▶ What the task asks:
When the line containing "grey pawn: 4 -> 6" appears in the data below, begin copying there and stop only after the line containing "purple glasses: 7 -> 5".

▶ Provided material:
——————————

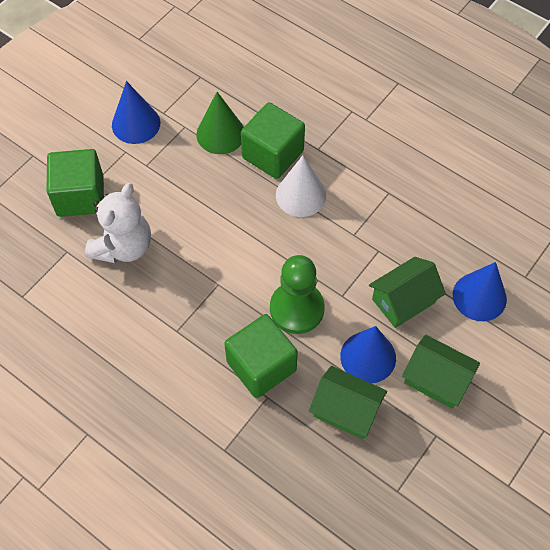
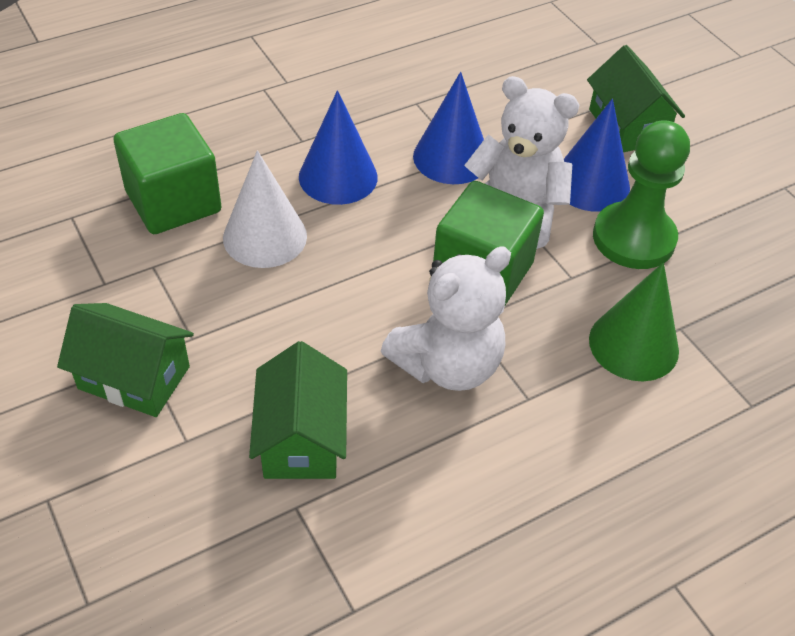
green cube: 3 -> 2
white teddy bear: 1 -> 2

——————————

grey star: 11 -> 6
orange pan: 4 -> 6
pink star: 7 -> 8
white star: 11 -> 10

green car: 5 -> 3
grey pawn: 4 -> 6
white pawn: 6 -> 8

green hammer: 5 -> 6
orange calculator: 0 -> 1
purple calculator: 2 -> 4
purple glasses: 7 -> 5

——————————

▶ Solution to the exercise:
grey pawn: 4 -> 6
white pawn: 6 -> 8

green hammer: 5 -> 6
orange calculator: 0 -> 1
purple calculator: 2 -> 4
purple glasses: 7 -> 5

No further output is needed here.